» **About this task**: Down to the last line, print the data that follows exactly, without its pictures.

* * * *

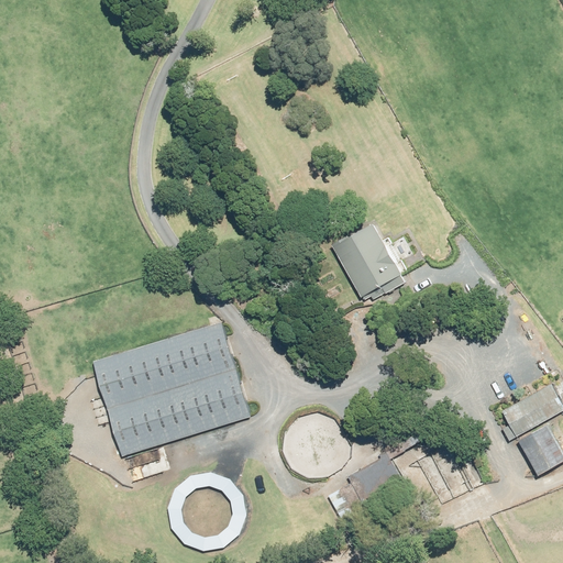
[(321,231),(351,286),(393,264),(363,209),(321,231)]
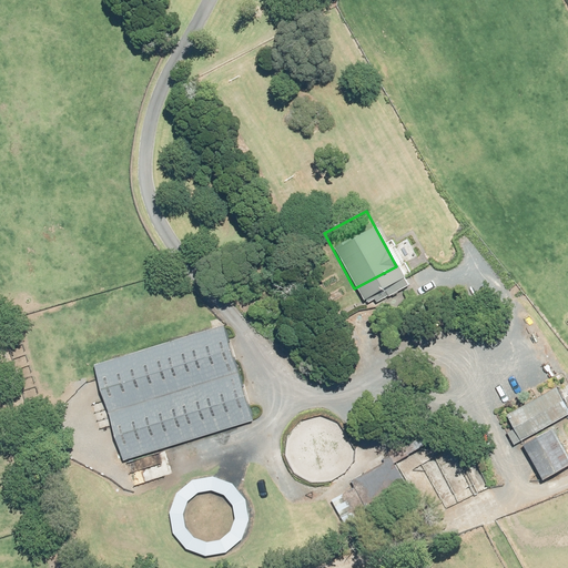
[(94,365),(124,463),(260,421),(230,323),(94,365)]
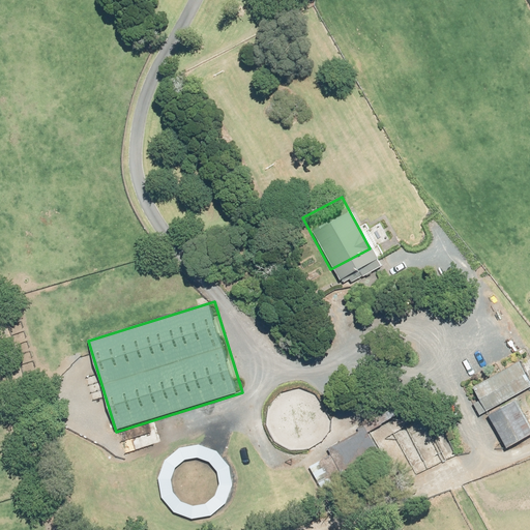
[(529,376),(521,360),(473,387),(487,410),(529,385),(529,376)]
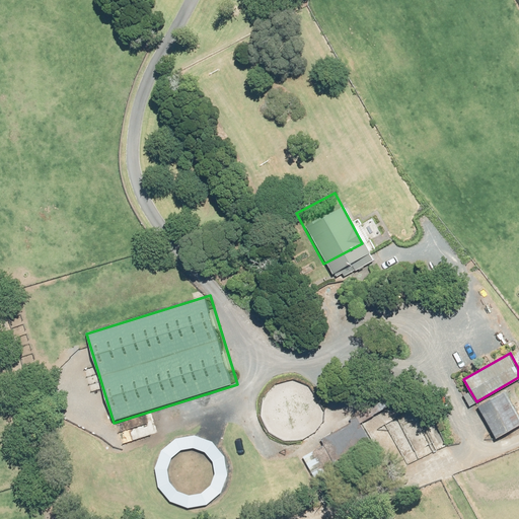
[(518,409),(510,393),(479,411),(496,440),(518,427),(518,409)]
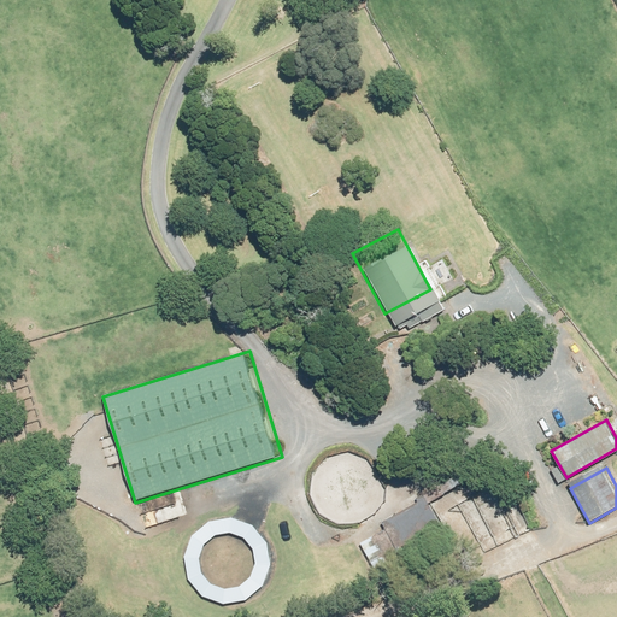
[(439,493),(362,536),(382,573),(459,528),(439,493)]
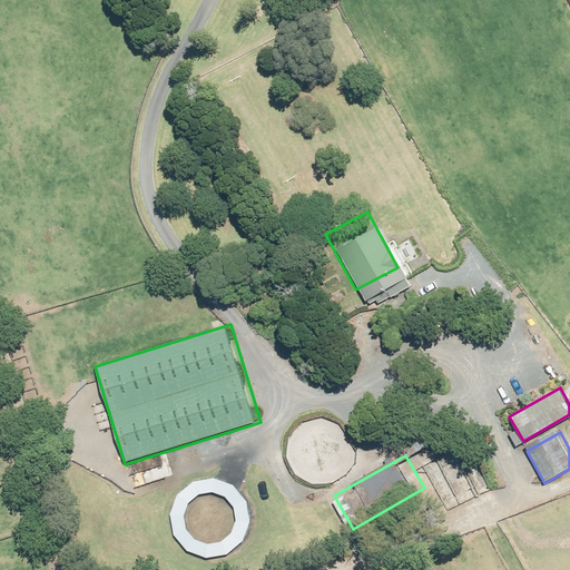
[(189,483),(180,491),(175,501),(172,512),(172,523),(175,534),(182,544),(192,552),(203,558),(216,559),(228,556),(239,550),(247,541),(253,531),(255,519),(254,508),(249,497),(243,488),(233,481),(222,477),(210,475),(199,478),(189,483)]
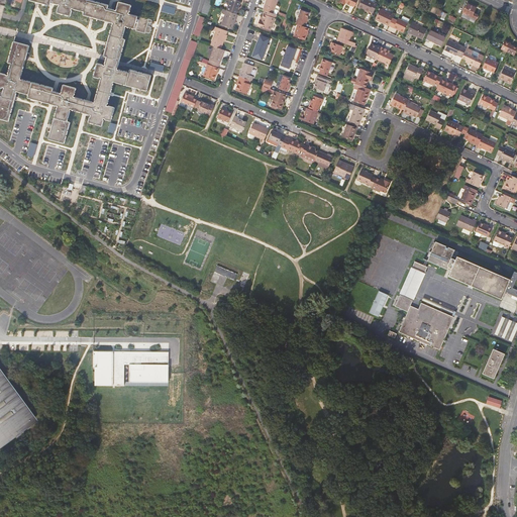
[(28,0),(49,6),(50,3),(60,5),(58,12),(71,16),(72,10),(71,10),(72,8),(84,12),(83,15),(113,23),(104,56),(107,57),(105,66),(97,64),(94,77),(99,78),(101,78),(95,102),(74,97),(76,88),(64,85),(62,94),(53,91),(54,88),(22,80),(20,80),(21,78),(29,45),(14,41),(8,63),(11,64),(8,75),(1,73),(0,75),(0,87),(3,88),(3,87),(5,88),(2,97),(0,96),(0,118),(9,121),(17,91),(29,94),(28,97),(58,106),(53,125),(48,139),(64,143),(70,122),(67,121),(71,109),(83,112),(92,115),(91,116),(89,122),(102,126),(104,118),(106,118),(105,119),(111,121),(114,108),(109,106),(107,106),(113,82),(133,87),(146,91),(150,75),(130,70),(129,73),(117,70),(125,39),(122,38),(125,26),(148,33),(149,33),(149,32),(150,29),(151,27),(150,27),(147,26),(148,22),(149,22),(150,23),(151,23),(151,22),(152,20),(129,14),(131,5),(119,2),(116,11),(108,8),(109,5),(89,0),(28,0)]
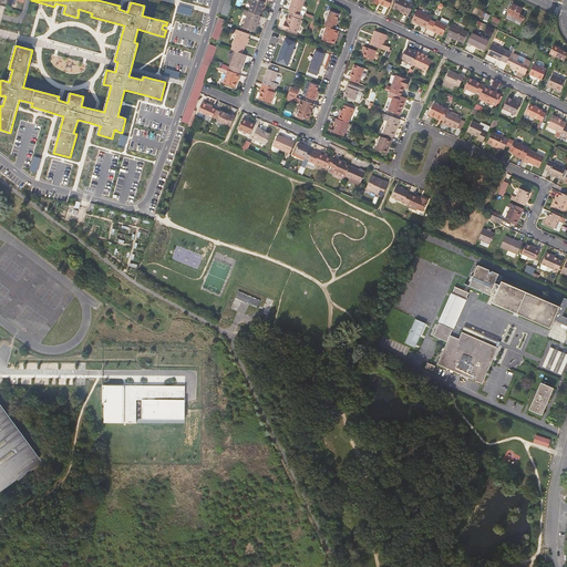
[(234,0),(225,0),(220,13),(228,16),(234,0)]
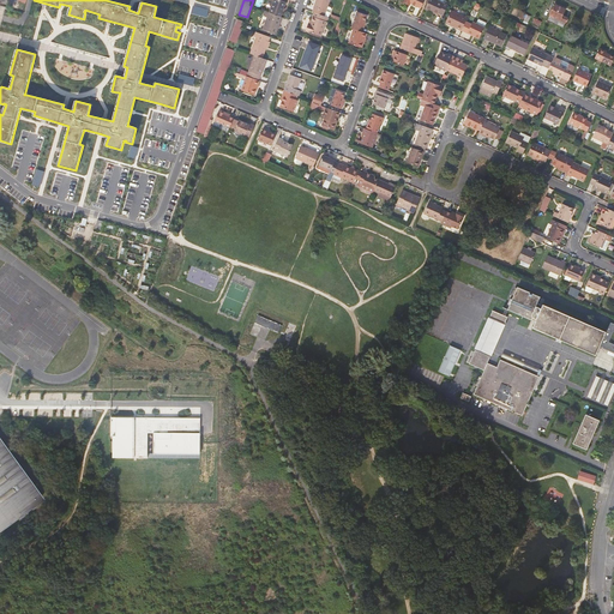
[(280,0),(274,0),(270,13),(282,17),(287,2),(280,0)]
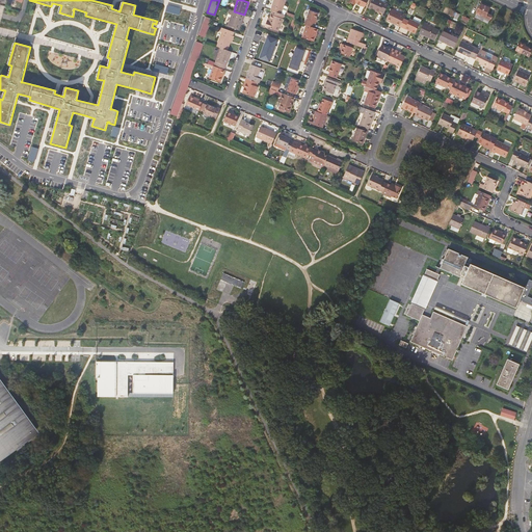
[(274,0),(271,10),(273,10),(282,14),(286,0),(274,0)]
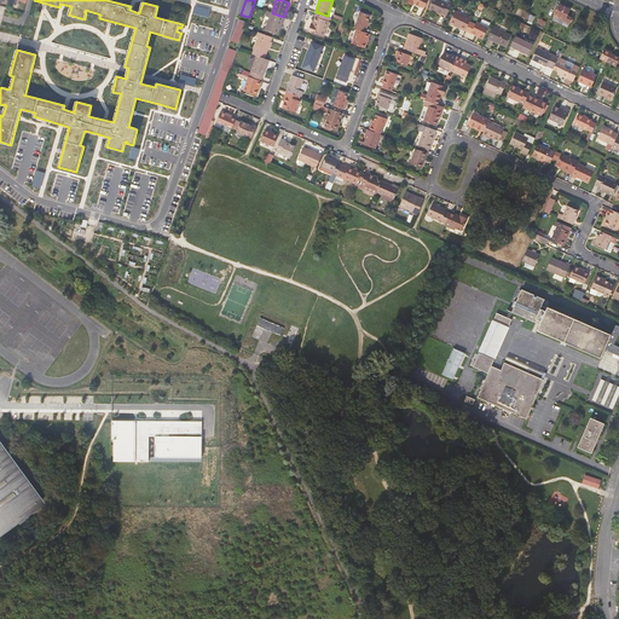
[(443,12),(447,15),(452,5),(440,0),(432,0),(428,9),(441,15),(443,12)]
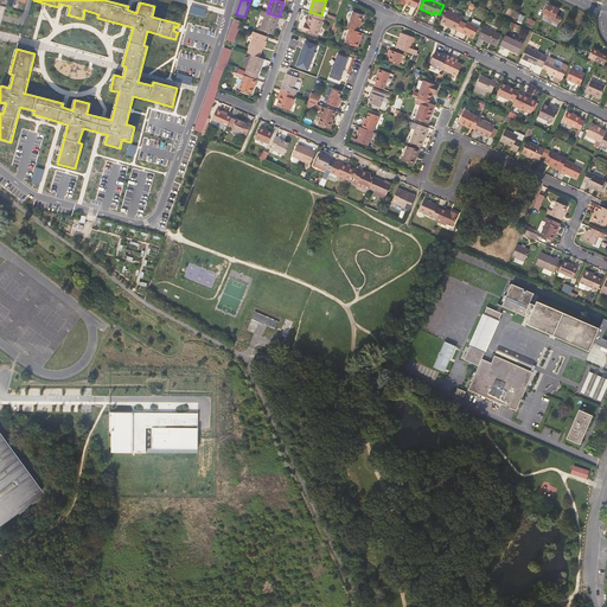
[(544,16),(542,19),(556,26),(558,21),(560,21),(561,17),(556,14),(558,8),(549,4),(543,16),(544,16)]
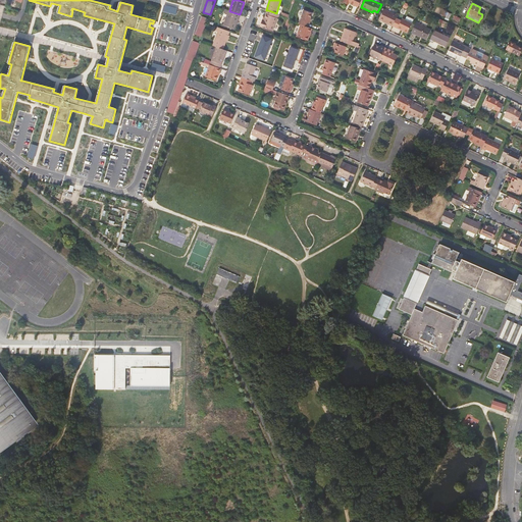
[(379,19),(393,25),(396,18),(398,15),(384,8),(379,19)]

* * * *

» **Your solution**:
[(321,231),(351,286),(393,264),(363,209),(321,231)]
[(94,365),(124,463),(260,421),(230,323),(94,365)]
[(529,376),(521,360),(473,387),(487,410),(529,385),(529,376)]
[(518,409),(510,393),(479,411),(496,440),(518,427),(518,409)]
[(439,493),(362,536),(382,573),(459,528),(439,493)]
[(189,483),(180,491),(175,501),(172,512),(172,523),(175,534),(182,544),(192,552),(203,558),(216,559),(228,556),(239,550),(247,541),(253,531),(255,519),(254,508),(249,497),(243,488),(233,481),(222,477),(210,475),(199,478),(189,483)]
[(28,0),(49,6),(50,3),(60,5),(58,12),(71,16),(72,10),(71,10),(72,8),(84,12),(83,15),(113,23),(104,56),(107,57),(105,66),(97,64),(94,77),(99,78),(101,78),(95,102),(74,97),(76,88),(64,85),(62,94),(53,91),(54,88),(22,80),(20,80),(21,78),(29,45),(14,41),(8,63),(11,64),(8,75),(1,73),(0,75),(0,87),(3,88),(3,87),(5,88),(2,97),(0,96),(0,118),(9,121),(17,91),(29,94),(28,97),(58,106),(53,125),(48,139),(64,143),(70,122),(67,121),(71,109),(83,112),(92,115),(91,116),(89,122),(102,126),(104,118),(106,118),(105,119),(111,121),(114,108),(109,106),(107,106),(113,82),(133,87),(146,91),(150,75),(130,70),(129,73),(117,70),(125,39),(122,38),(125,26),(148,33),(149,33),(149,32),(150,29),(151,27),(150,27),(147,26),(148,22),(149,22),(150,23),(151,23),(151,22),(152,20),(129,14),(131,5),(119,2),(116,11),(108,8),(109,5),(89,0),(28,0)]
[(234,0),(225,0),(220,13),(228,16),(234,0)]
[(280,0),(274,0),(270,13),(282,17),(287,2),(280,0)]
[(274,0),(271,10),(273,10),(282,14),(286,0),(274,0)]
[(443,12),(447,15),(452,5),(440,0),(432,0),(428,9),(441,15),(443,12)]
[(544,16),(542,19),(556,26),(558,21),(560,21),(561,17),(556,14),(558,8),(549,4),(543,16),(544,16)]
[(379,19),(393,25),(396,18),(398,15),(384,8),(379,19)]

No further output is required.